Records from a data collection:
+ + + + + + +
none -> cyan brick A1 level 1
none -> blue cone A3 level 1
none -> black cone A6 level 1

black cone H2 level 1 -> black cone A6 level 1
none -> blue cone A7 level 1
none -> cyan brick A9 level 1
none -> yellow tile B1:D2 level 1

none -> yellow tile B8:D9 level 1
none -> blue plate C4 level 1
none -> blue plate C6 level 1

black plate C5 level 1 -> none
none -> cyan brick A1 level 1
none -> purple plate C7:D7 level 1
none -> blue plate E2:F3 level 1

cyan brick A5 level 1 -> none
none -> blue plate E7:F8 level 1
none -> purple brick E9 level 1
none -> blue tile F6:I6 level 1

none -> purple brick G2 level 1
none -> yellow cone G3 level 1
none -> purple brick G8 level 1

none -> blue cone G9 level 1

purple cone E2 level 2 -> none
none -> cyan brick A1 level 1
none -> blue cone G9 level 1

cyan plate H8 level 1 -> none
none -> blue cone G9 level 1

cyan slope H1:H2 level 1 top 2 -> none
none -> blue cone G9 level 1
+ + + + + + +
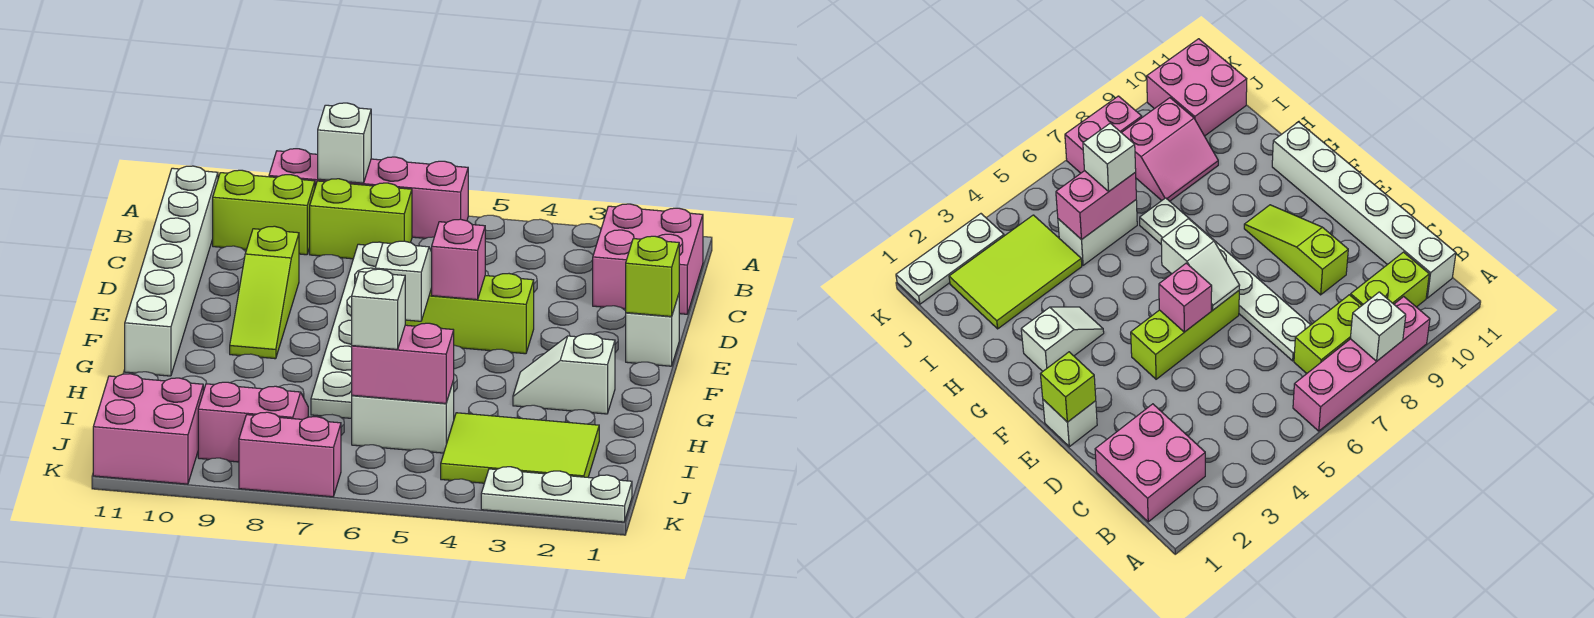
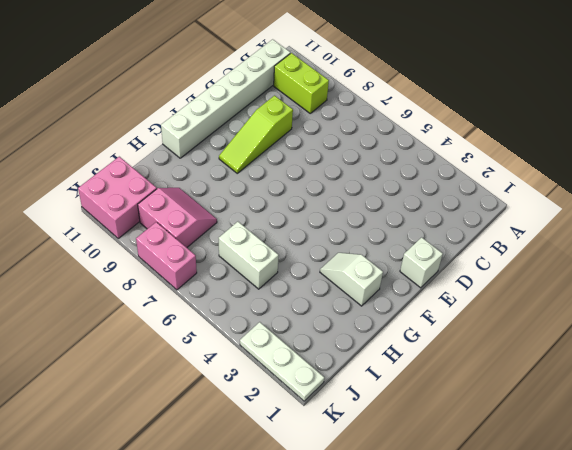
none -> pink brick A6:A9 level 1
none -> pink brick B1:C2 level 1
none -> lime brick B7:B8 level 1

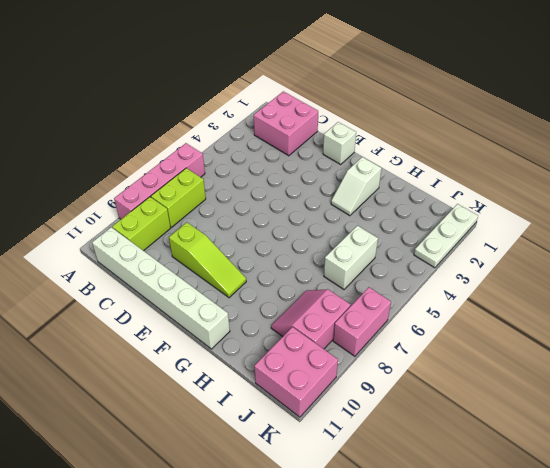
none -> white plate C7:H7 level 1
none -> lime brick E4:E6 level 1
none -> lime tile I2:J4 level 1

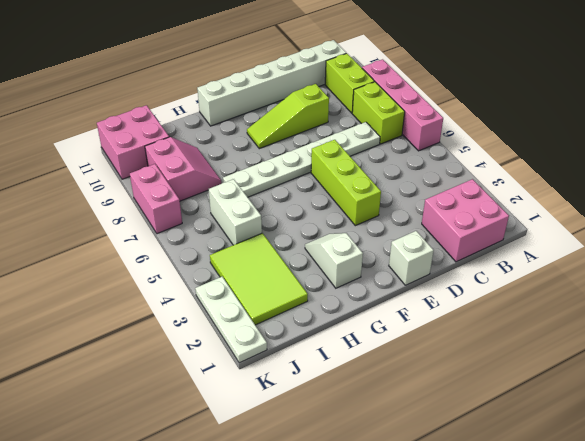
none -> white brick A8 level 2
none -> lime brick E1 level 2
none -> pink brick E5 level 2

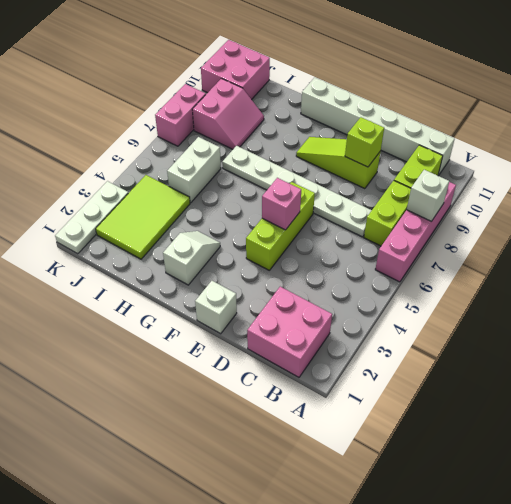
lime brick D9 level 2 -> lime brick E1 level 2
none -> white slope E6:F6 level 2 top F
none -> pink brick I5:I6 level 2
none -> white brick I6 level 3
+ + + + + + +
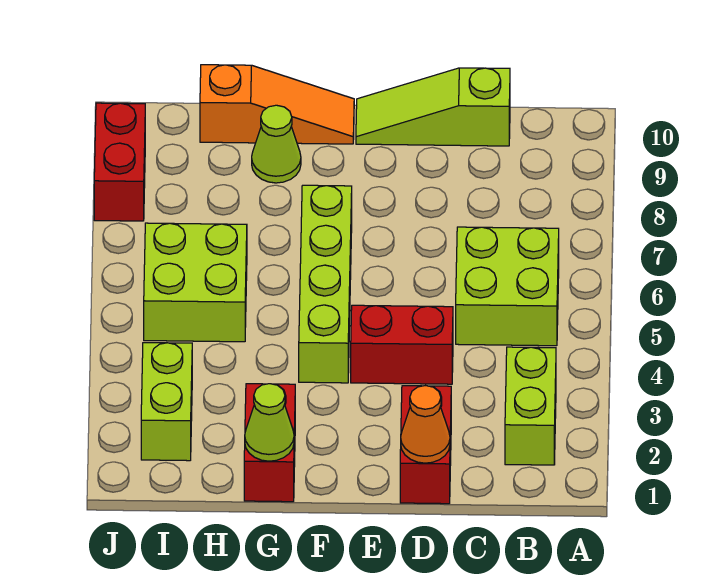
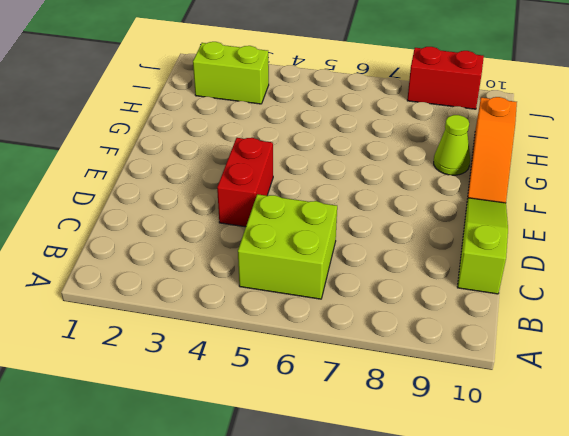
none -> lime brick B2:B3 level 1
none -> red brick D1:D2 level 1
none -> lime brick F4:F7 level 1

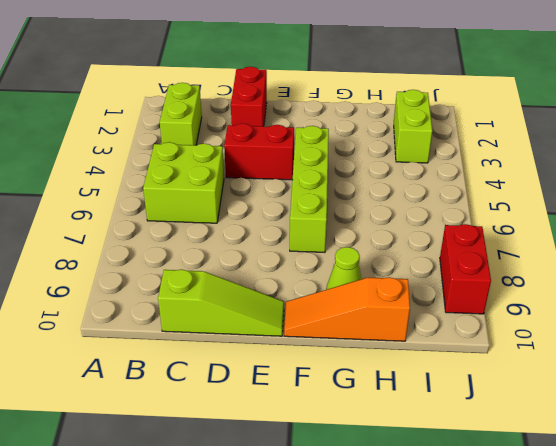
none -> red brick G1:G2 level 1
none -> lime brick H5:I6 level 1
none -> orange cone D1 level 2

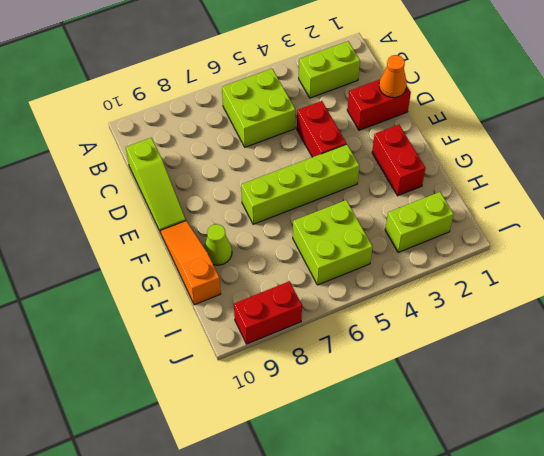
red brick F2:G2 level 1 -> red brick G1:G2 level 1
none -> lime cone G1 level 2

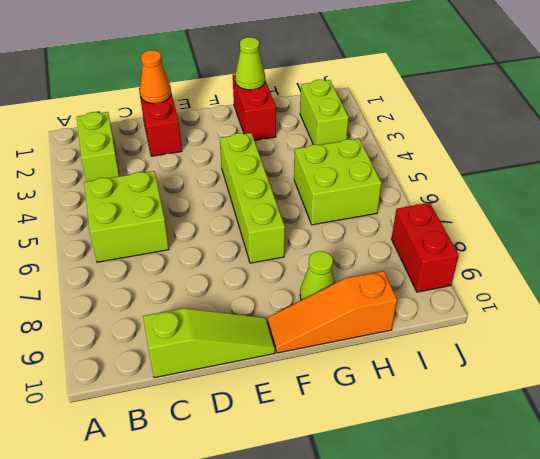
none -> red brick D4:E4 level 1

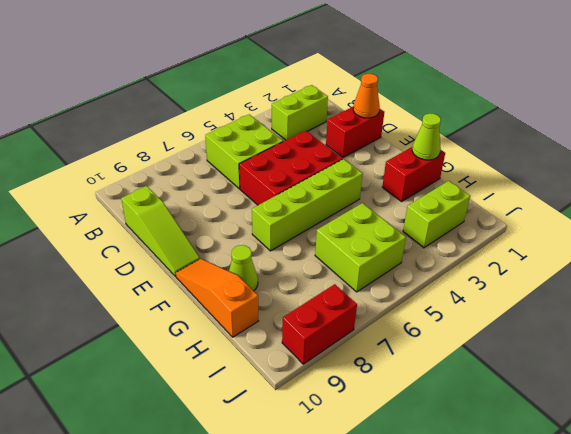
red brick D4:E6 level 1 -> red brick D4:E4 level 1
+ + + + + + +
Your task:
In the data above, find the line with "none -> blue cone A7 level 1" and the line with "none -> blue plate E2:F3 level 1". Retype both, plus every line between them, exactly.

Problem solution:
none -> blue cone A7 level 1
none -> cyan brick A9 level 1
none -> yellow tile B1:D2 level 1

none -> yellow tile B8:D9 level 1
none -> blue plate C4 level 1
none -> blue plate C6 level 1

black plate C5 level 1 -> none
none -> cyan brick A1 level 1
none -> purple plate C7:D7 level 1
none -> blue plate E2:F3 level 1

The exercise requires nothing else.